Prompt:
Gather, from the listing beneath this task, every line holding the string "blue".

Data:
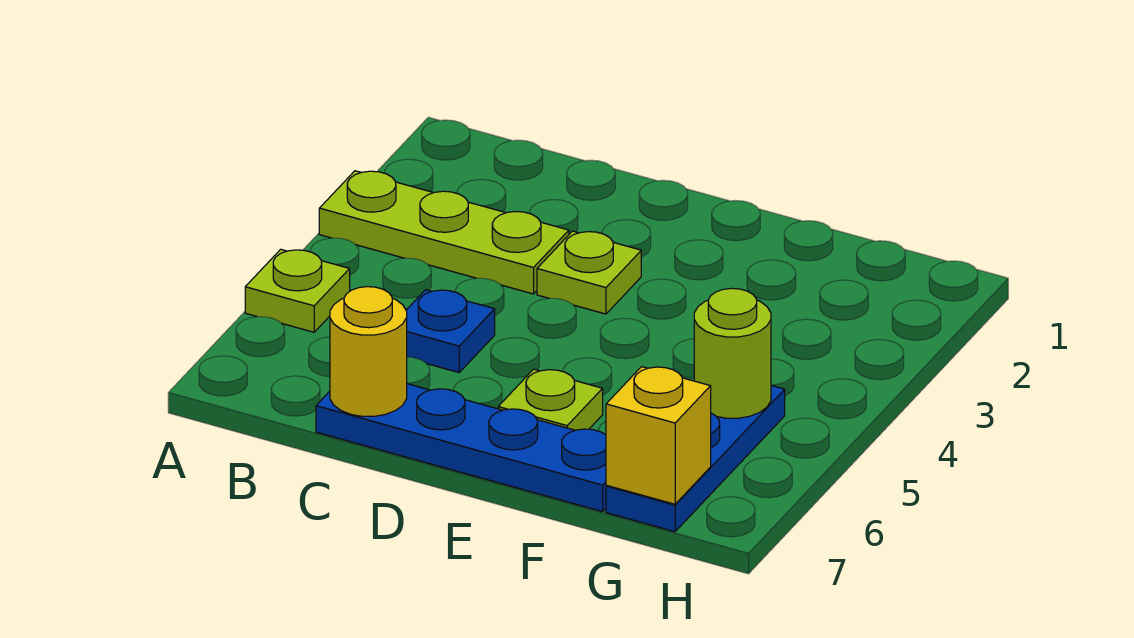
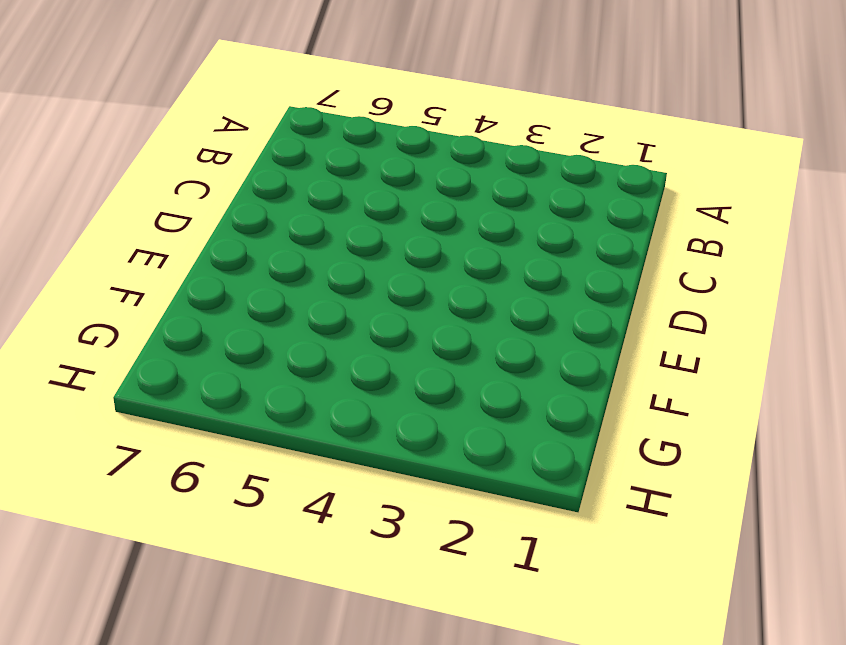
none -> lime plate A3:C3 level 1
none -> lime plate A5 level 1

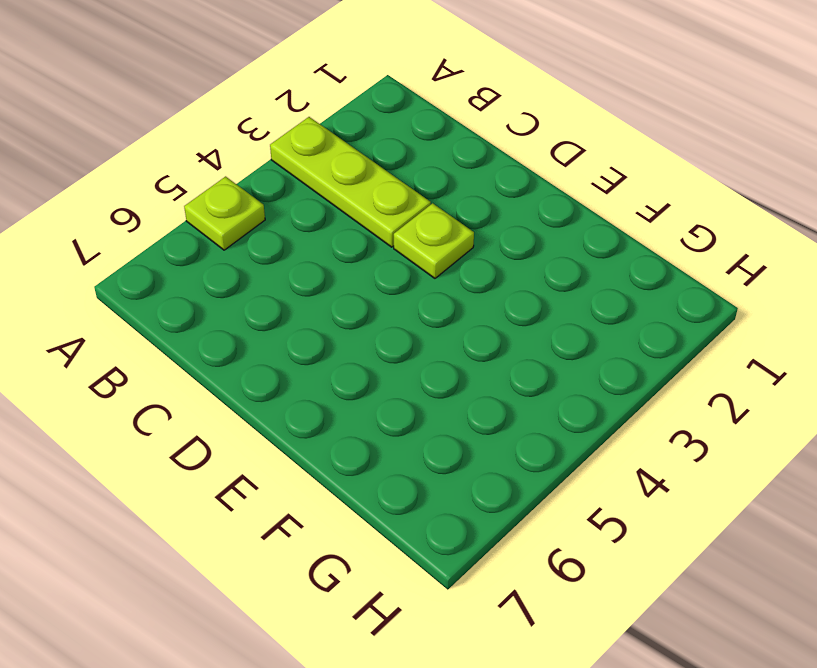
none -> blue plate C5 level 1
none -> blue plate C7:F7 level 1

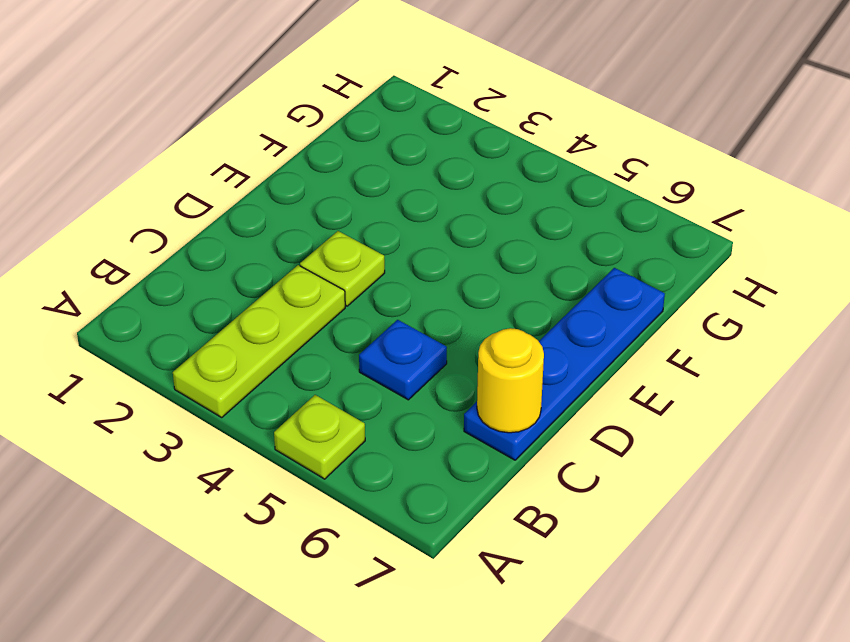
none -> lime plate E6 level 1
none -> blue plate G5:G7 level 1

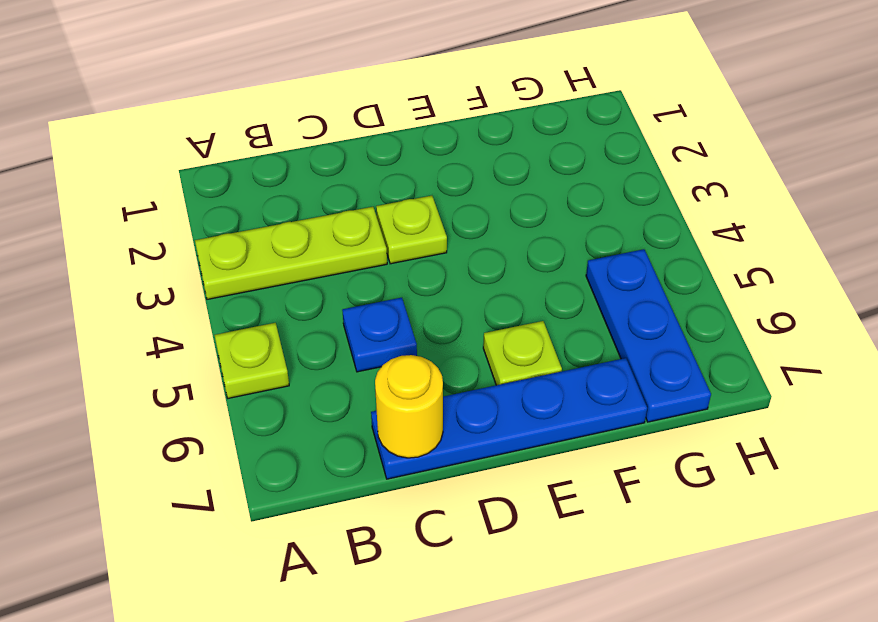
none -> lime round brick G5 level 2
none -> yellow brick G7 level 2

Written solution:
none -> blue plate C5 level 1
none -> blue plate C7:F7 level 1
none -> blue plate G5:G7 level 1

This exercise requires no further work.